Work item
Once you reach the line with "R11: 6.8k (VMID, VP) -> 4.7k (VMID, VP)" in the material below, copy each line exactly up to and including the line with "R7: 68k (+15V, GND) -> 68k (GND, VMID)", and skip the pictures.

**** Task data

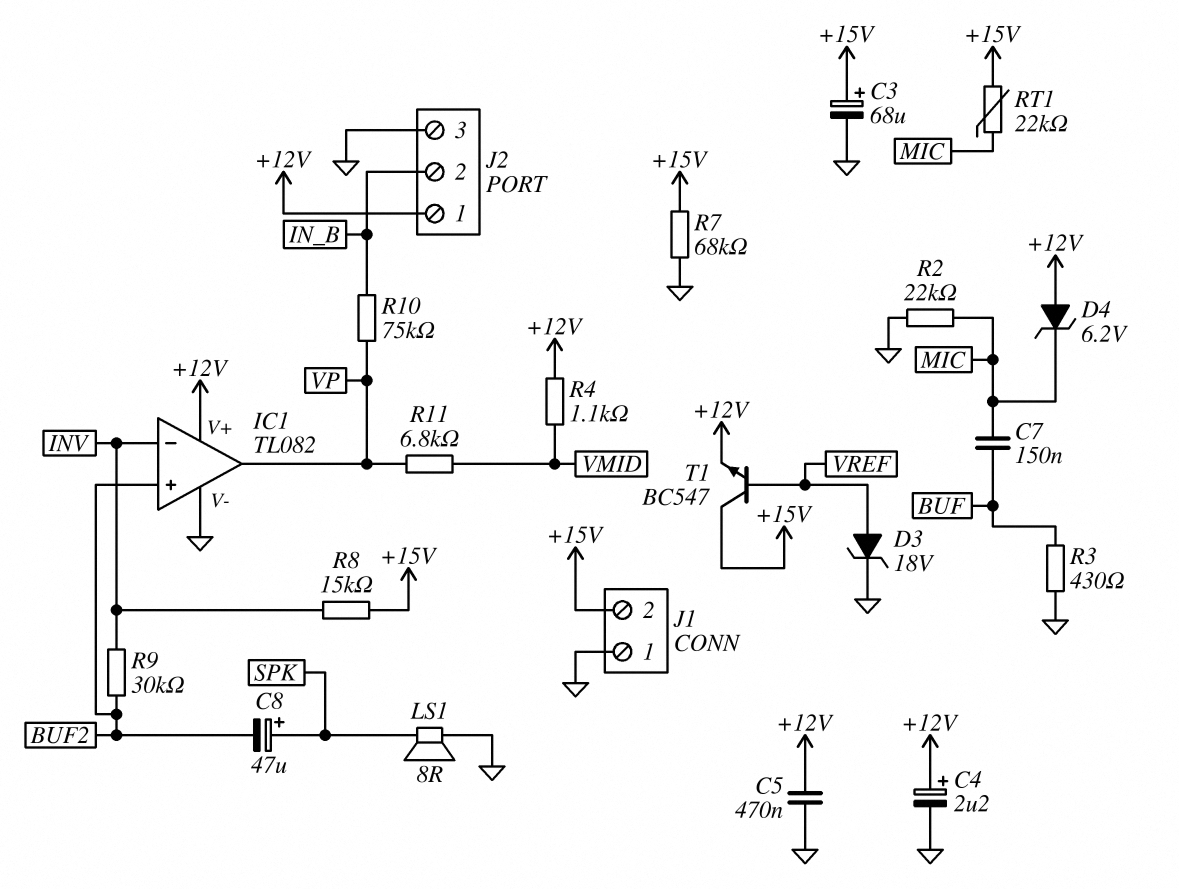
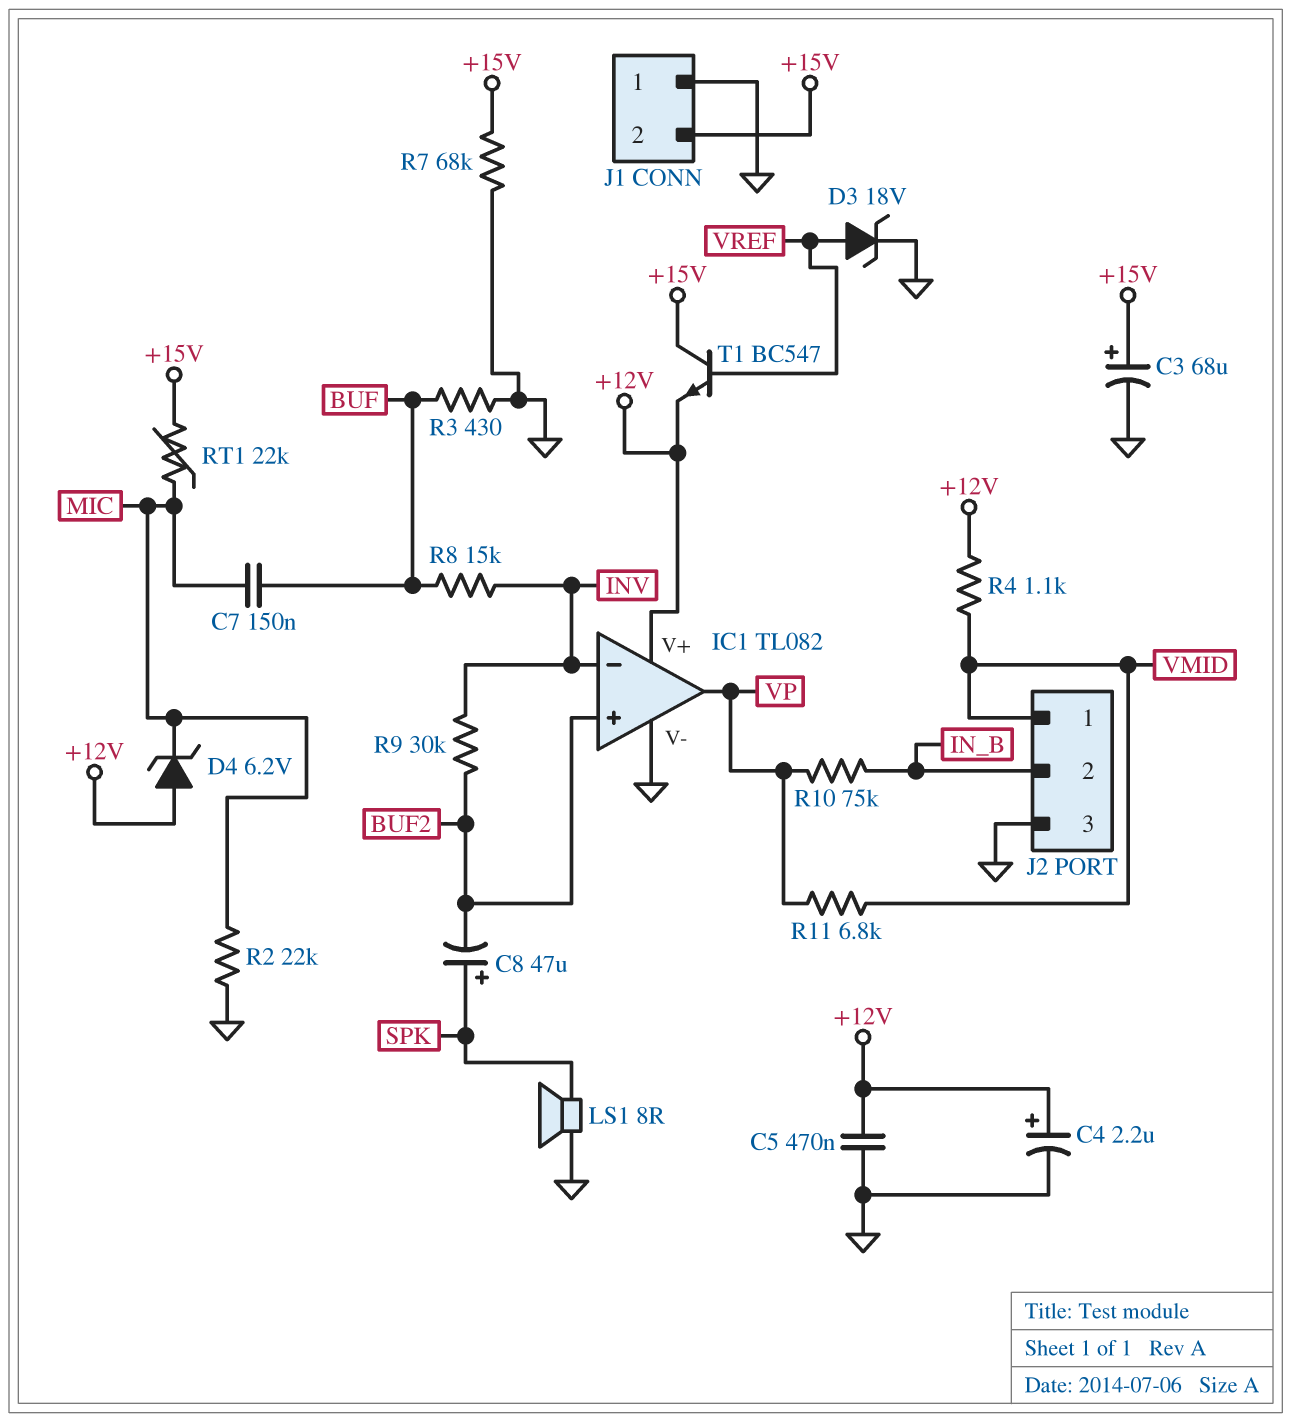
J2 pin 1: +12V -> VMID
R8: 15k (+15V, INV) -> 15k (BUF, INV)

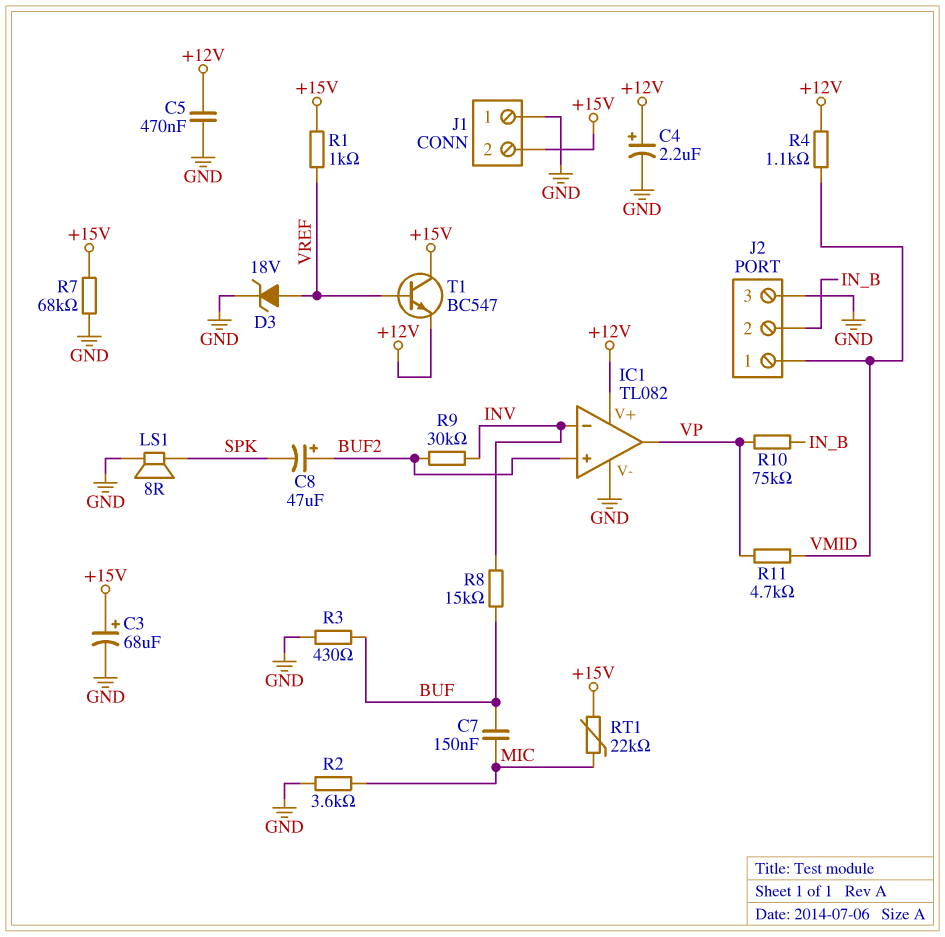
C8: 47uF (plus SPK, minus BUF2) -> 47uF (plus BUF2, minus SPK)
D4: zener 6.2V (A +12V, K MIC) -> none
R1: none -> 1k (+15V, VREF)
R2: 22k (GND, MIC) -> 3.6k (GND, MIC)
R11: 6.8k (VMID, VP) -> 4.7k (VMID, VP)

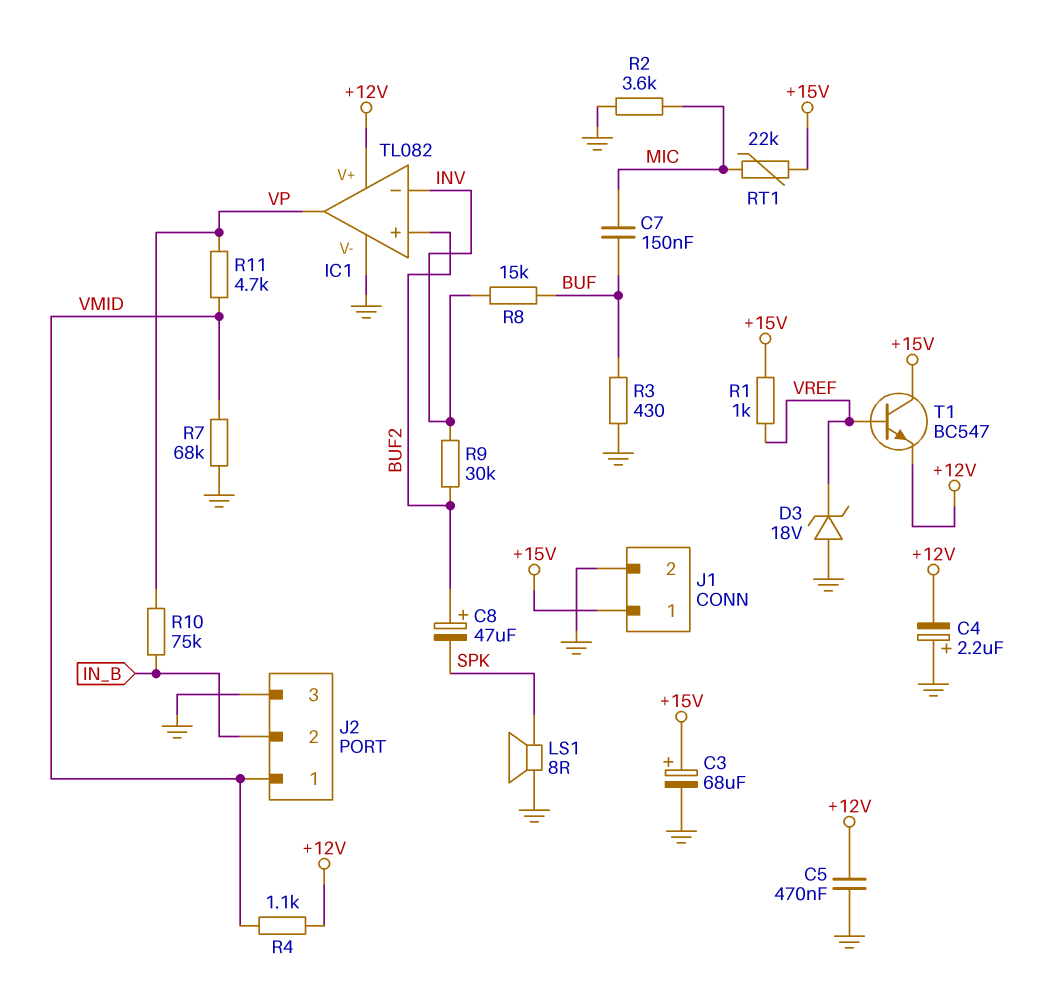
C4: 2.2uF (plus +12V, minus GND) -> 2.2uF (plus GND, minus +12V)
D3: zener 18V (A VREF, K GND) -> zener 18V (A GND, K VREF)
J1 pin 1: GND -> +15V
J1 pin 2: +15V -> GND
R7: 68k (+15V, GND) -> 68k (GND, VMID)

********
**** Task data

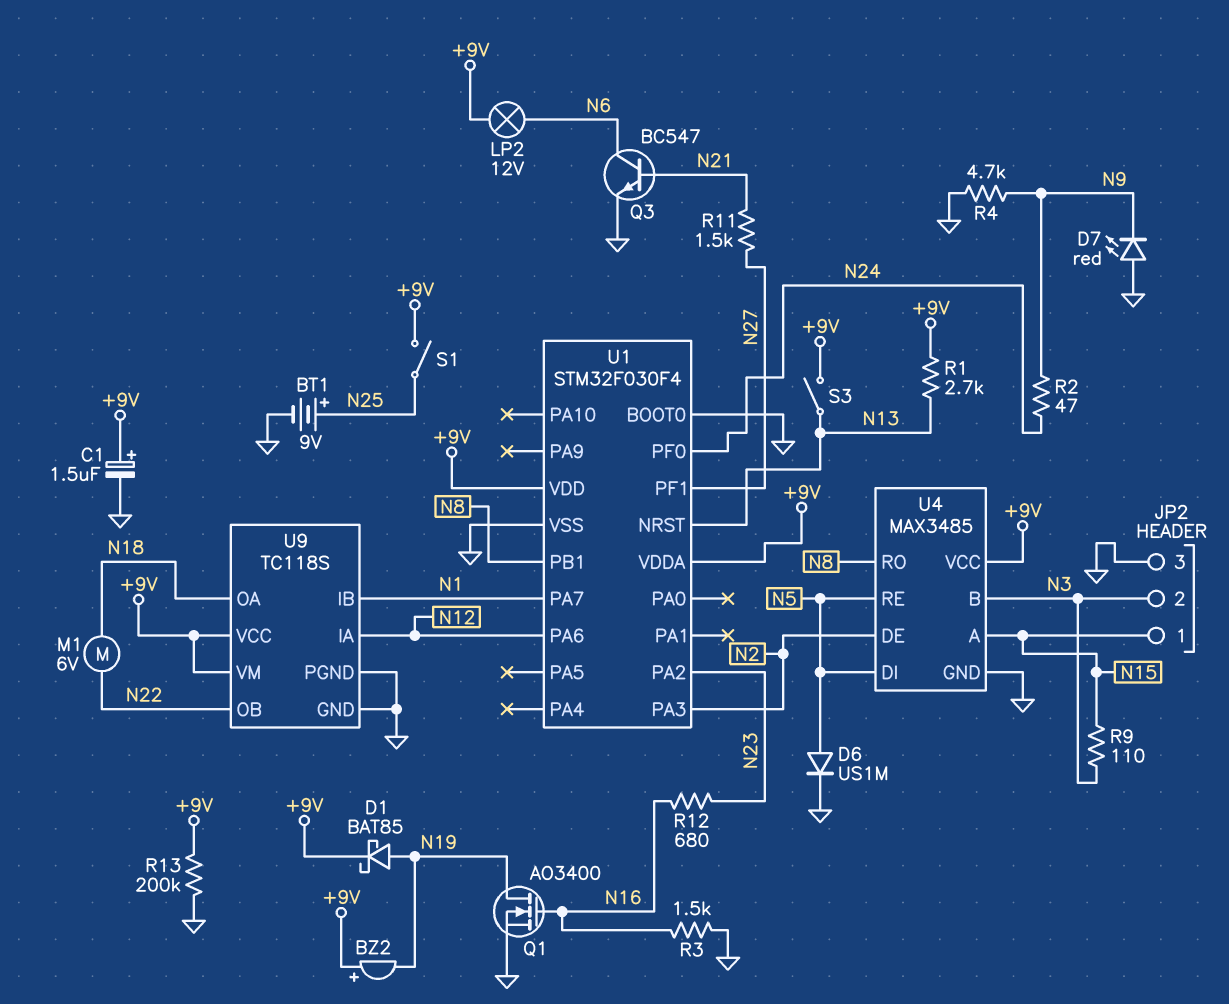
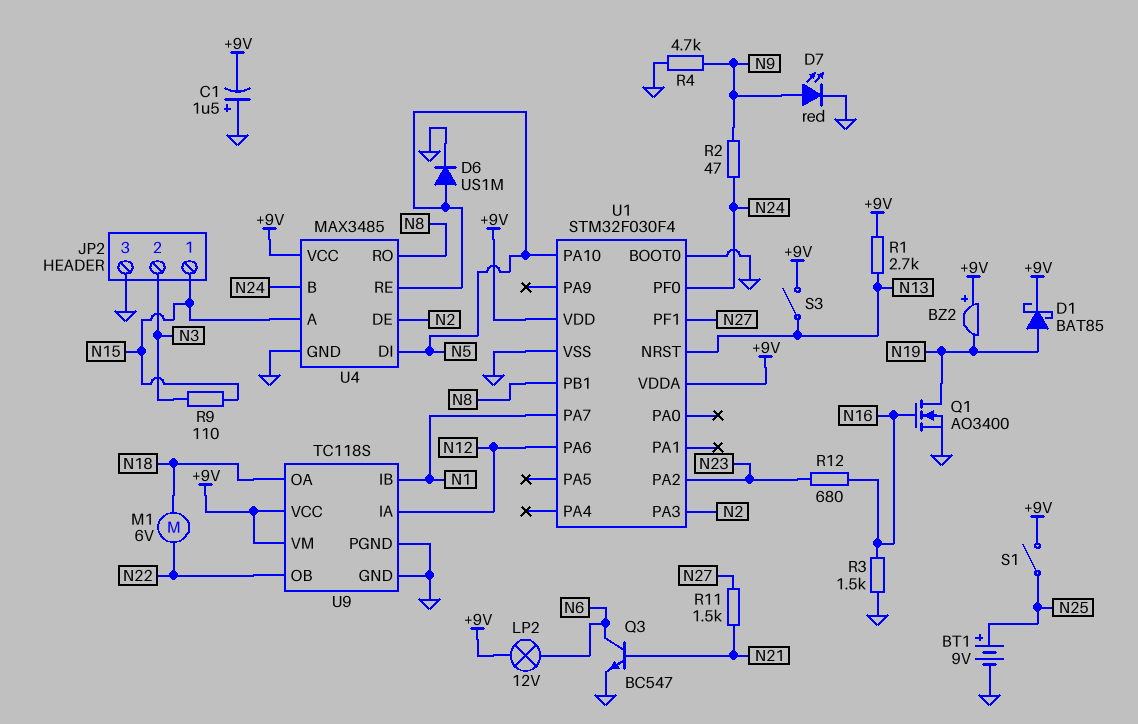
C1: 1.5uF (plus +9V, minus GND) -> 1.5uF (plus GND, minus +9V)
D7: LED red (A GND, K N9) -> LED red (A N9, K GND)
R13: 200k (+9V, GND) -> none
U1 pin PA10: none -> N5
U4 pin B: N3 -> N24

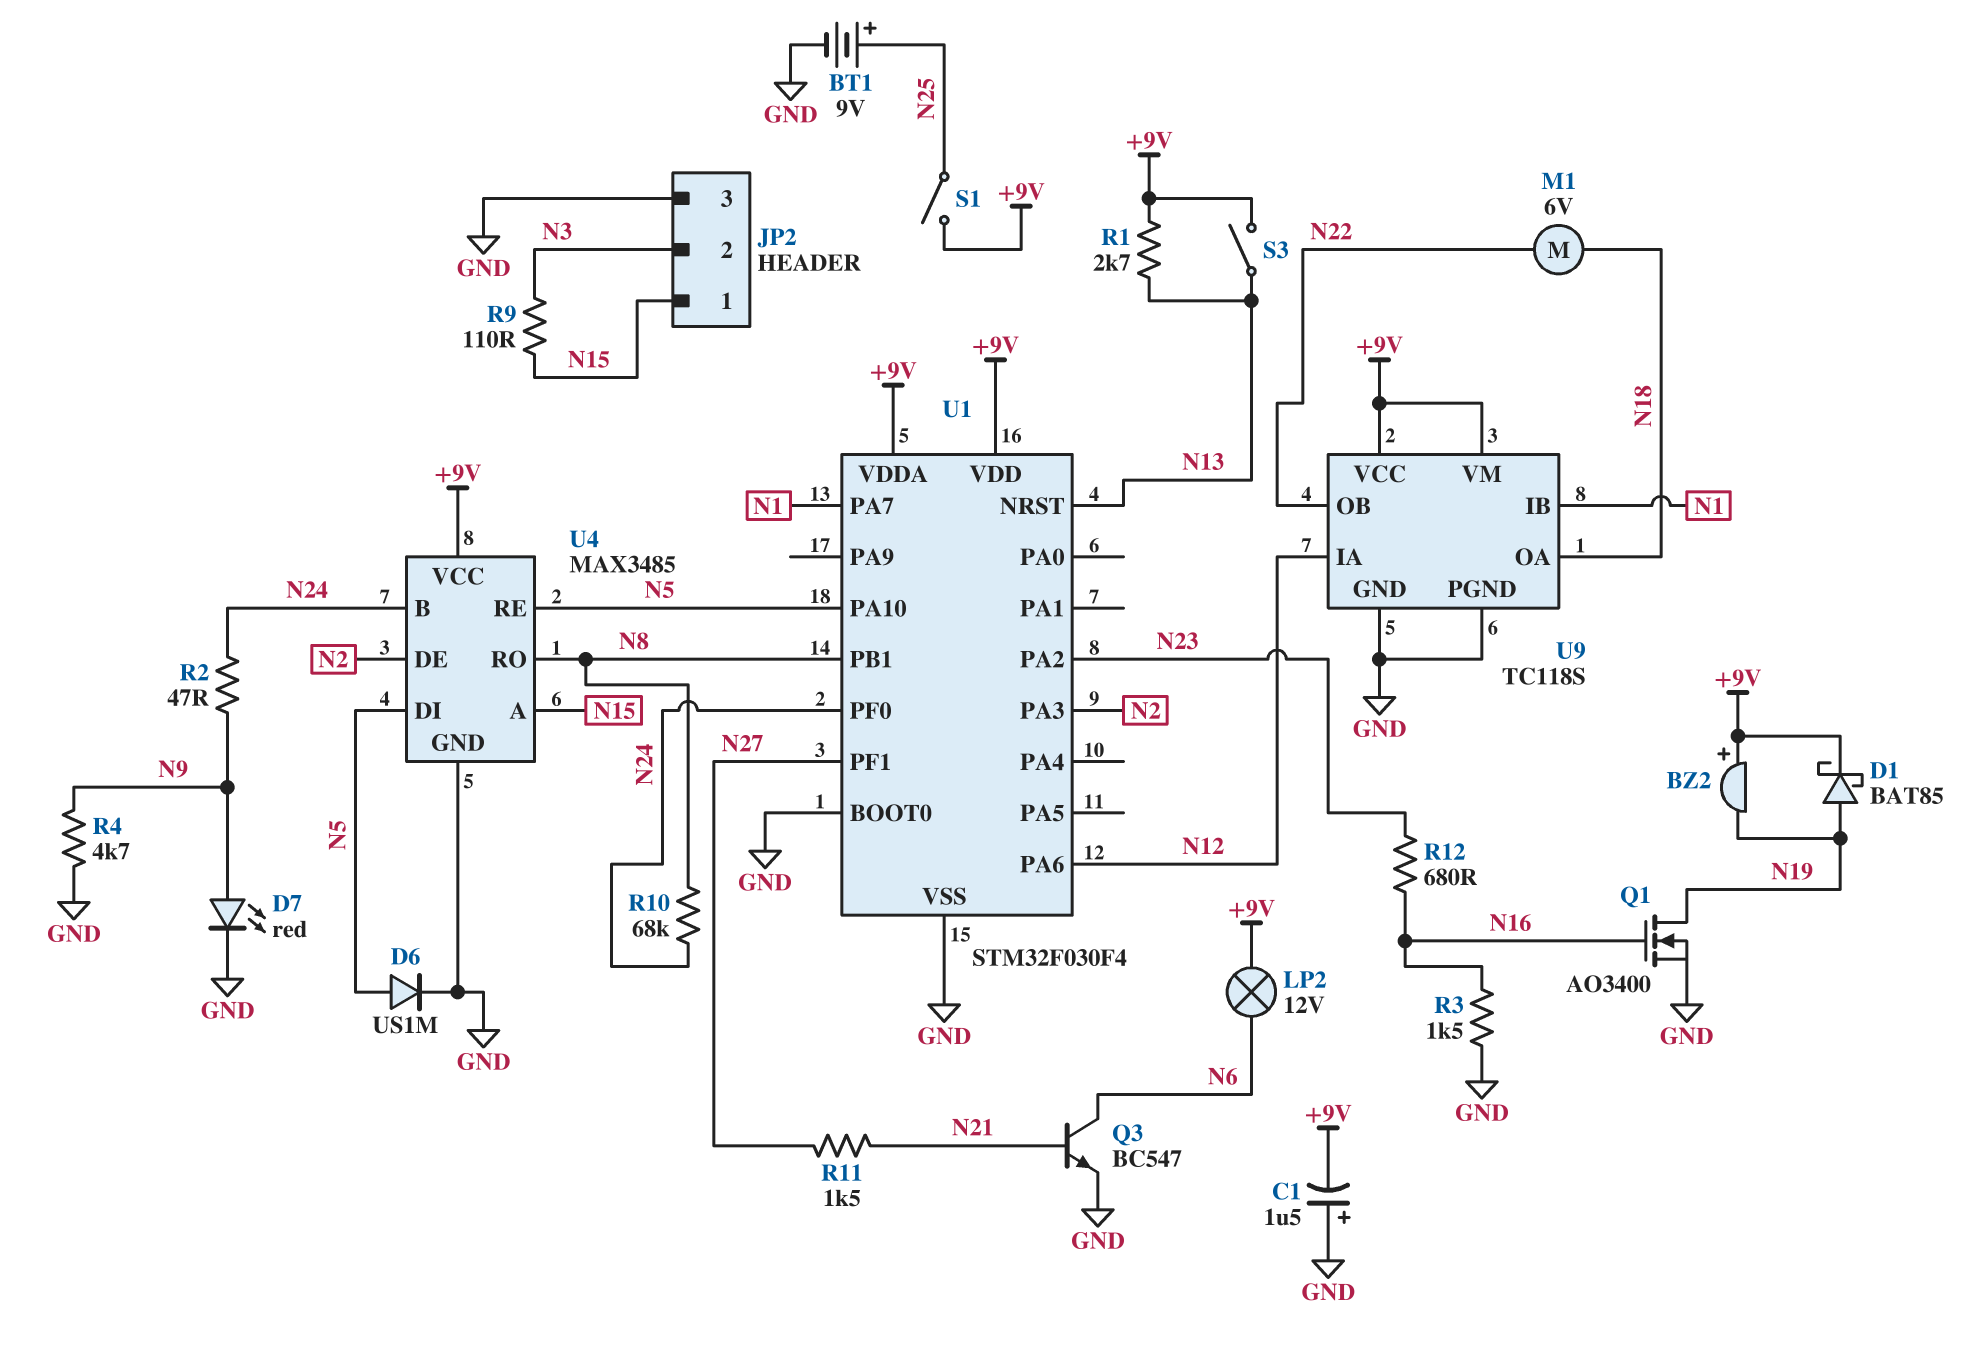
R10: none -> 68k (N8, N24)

********

Answer
R11: 6.8k (VMID, VP) -> 4.7k (VMID, VP)

C4: 2.2uF (plus +12V, minus GND) -> 2.2uF (plus GND, minus +12V)
D3: zener 18V (A VREF, K GND) -> zener 18V (A GND, K VREF)
J1 pin 1: GND -> +15V
J1 pin 2: +15V -> GND
R7: 68k (+15V, GND) -> 68k (GND, VMID)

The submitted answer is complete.